• SUPPLIED DATA:

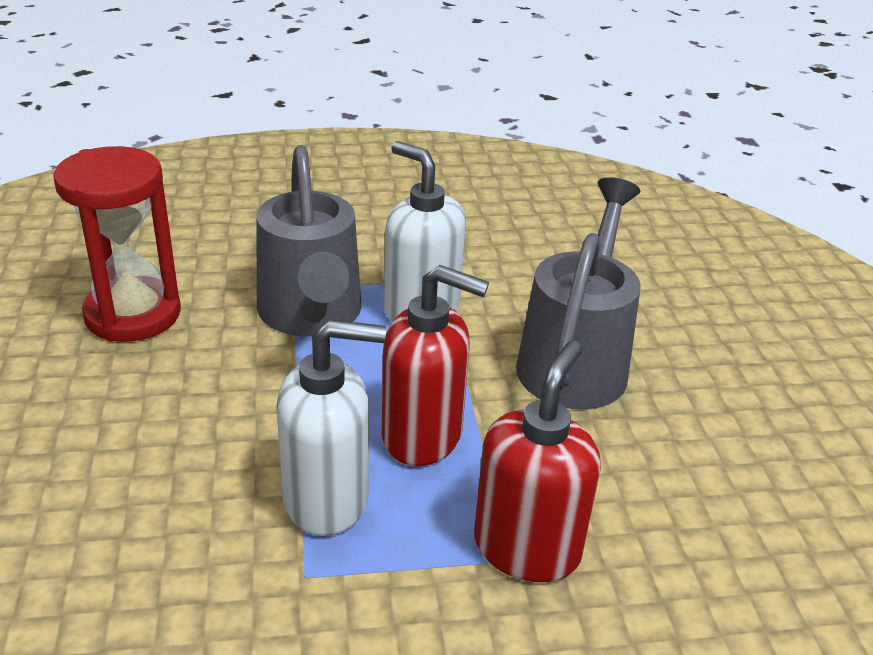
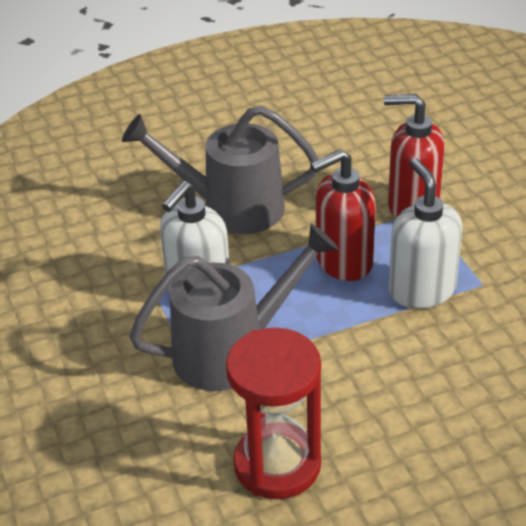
camera: 100 degrees left, 5 degrees up
red soap dispenser [382,265,489,466] -> red soap dispenser turned 120 degrees counterclockwise [310,149,376,281]

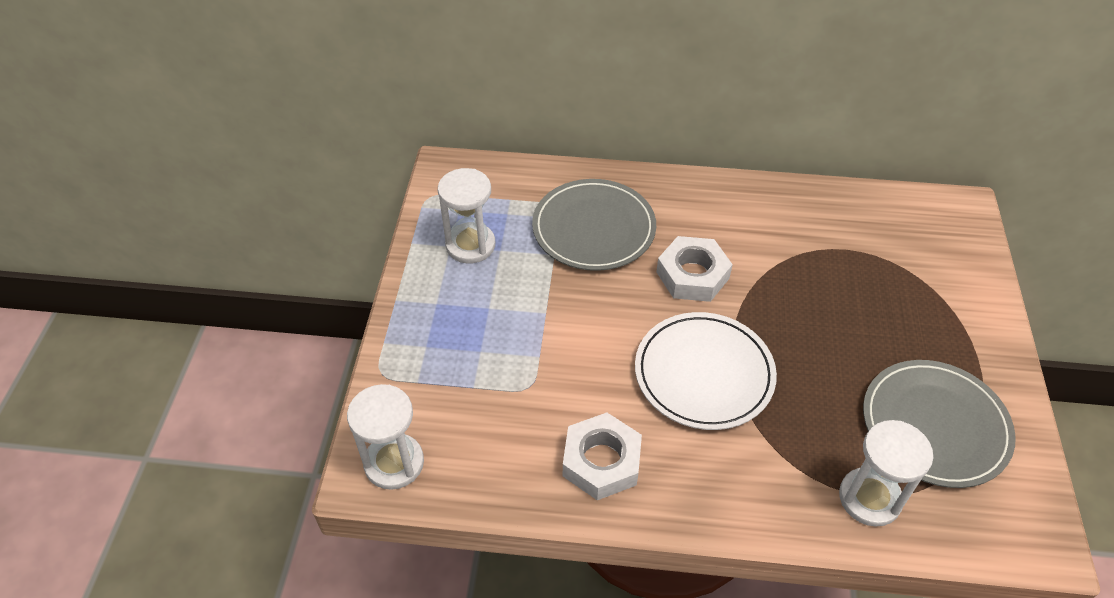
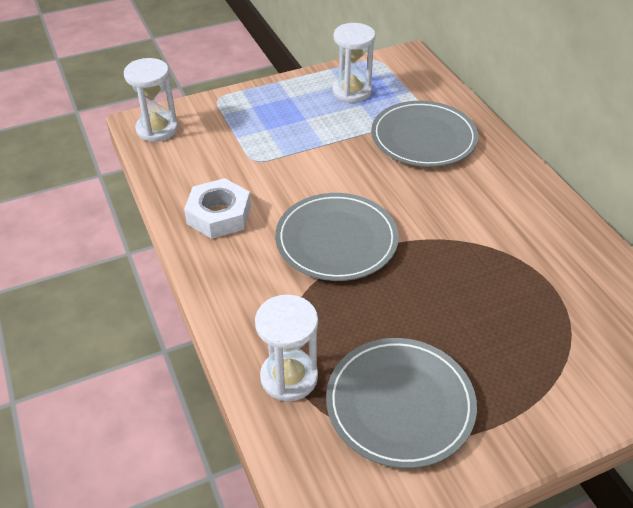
camera: 60 degrees right, 5 degrees down
white plate [635,312,777,430] -> grey plate [275,193,399,281]
white nut [656,236,733,302] -> none

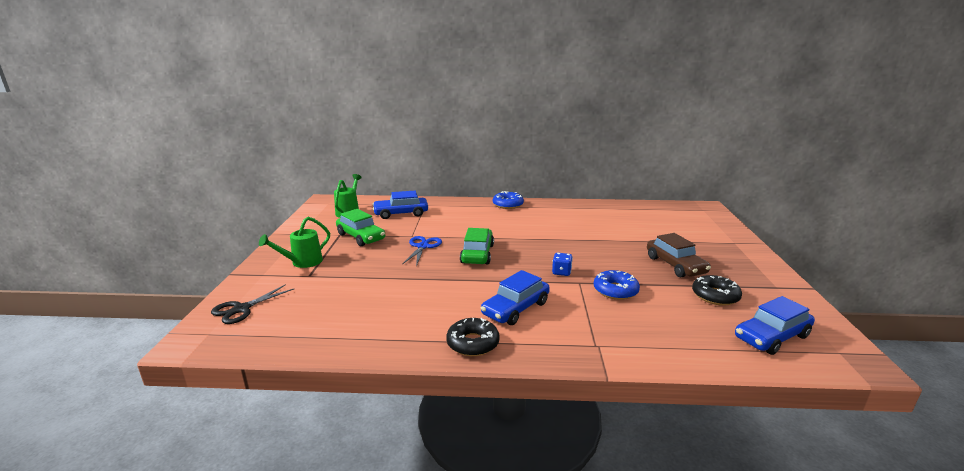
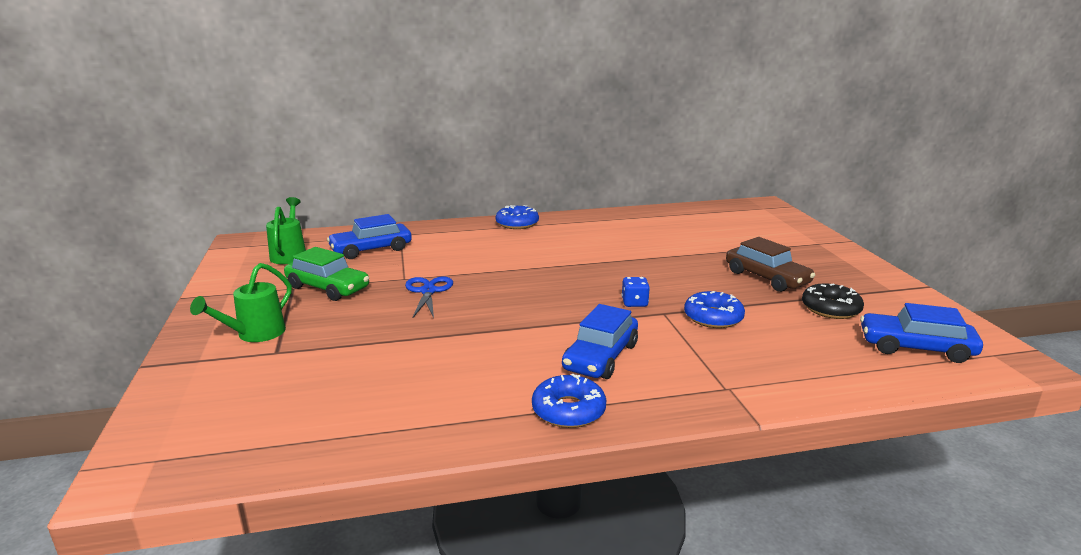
camera: 15 degrees left, 0 degrees up
black scissors [211,284,294,324] -> none
black donut [446,318,500,356] -> blue donut [532,374,606,428]
green car [460,228,494,264] -> none
blue car [735,296,815,355] -> blue car turned 60 degrees clockwise [860,303,983,363]

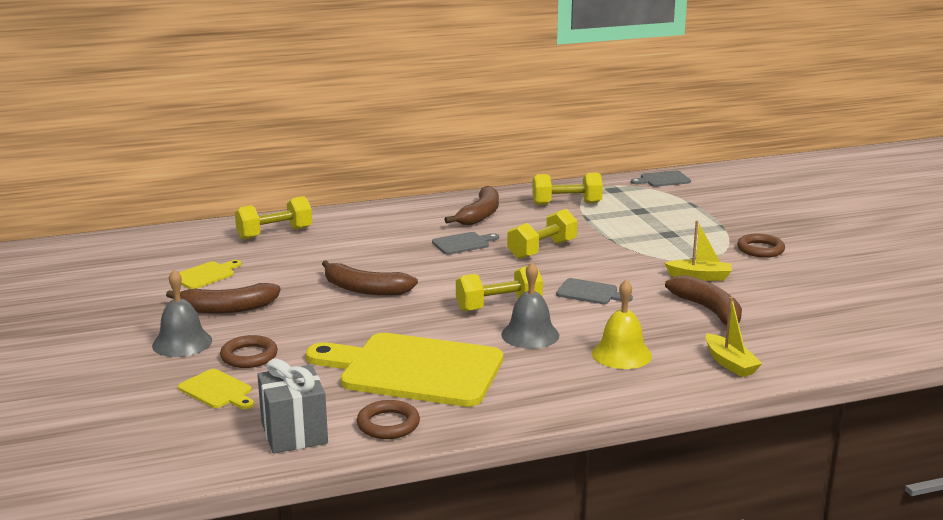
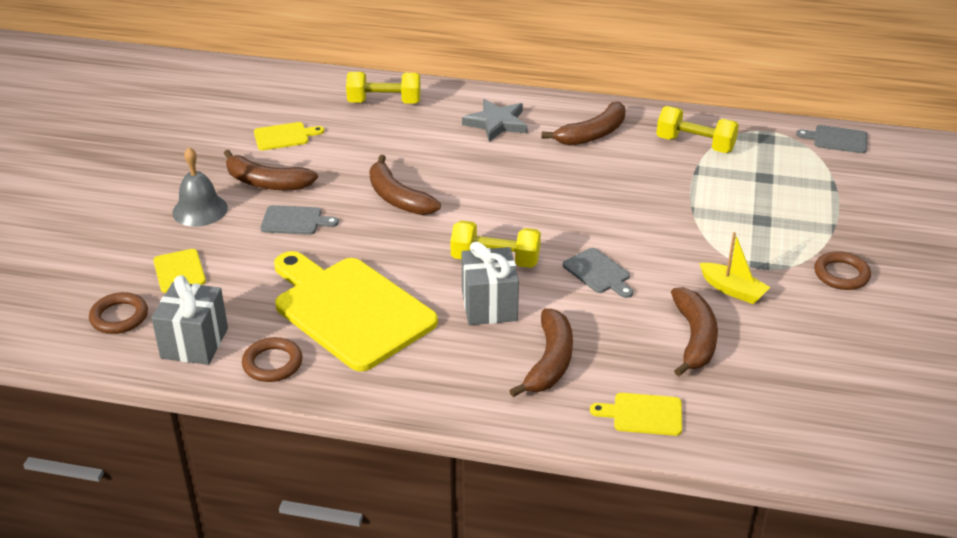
camera: 30 degrees right, 15 degrees up
brown ring [220,335,278,368] -> brown ring moved to [89,292,148,334]
grey cutting board [432,232,499,255] -> grey cutting board moved to [260,205,339,235]
grey bell [501,262,559,349] -> grey gift [461,242,519,325]
yellow dumbbell [507,209,578,259] -> none
yellow bell [592,280,652,369] -> brown banana [509,309,573,397]
yellow boat [706,297,763,377] -> yellow cutting board [590,393,682,436]
none -> grey star [462,99,528,142]

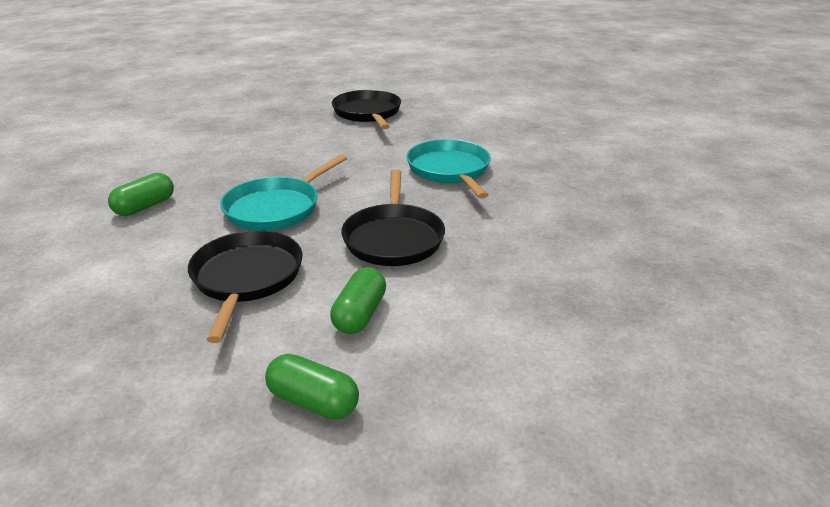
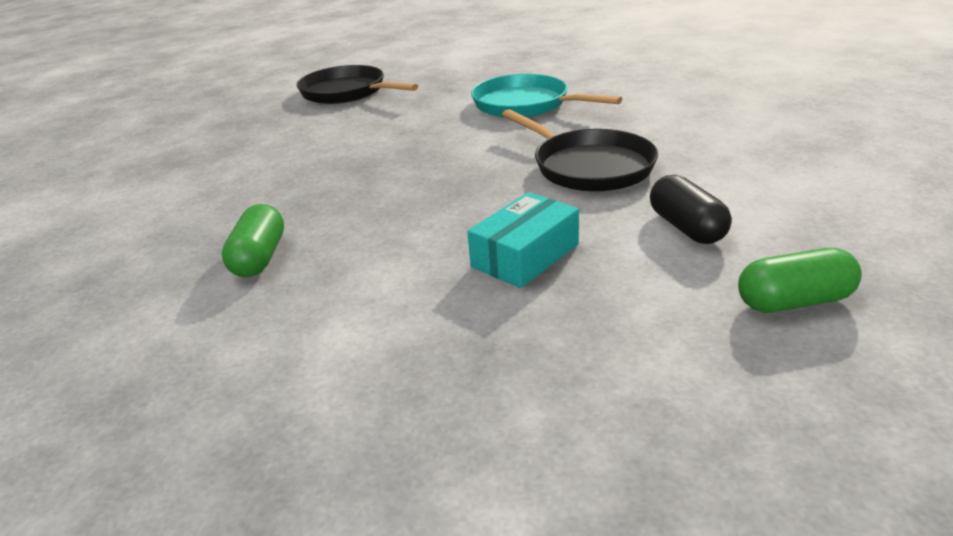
camera: 35 degrees left, 0 degrees up
black pan [188,230,303,343] -> turquoise box [467,192,579,288]
turquoise pan [220,154,347,231] -> none
green capsule [330,267,386,334] -> black capsule [650,175,732,244]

• INSTRUCTIONS FOR THE TASK:
Look through the entries above; find each line with the word "right" and copy it.

• EXERCISE RESPONSE:
camera: 60 degrees right, 5 degrees down
camera: 30 degrees right, 15 degrees up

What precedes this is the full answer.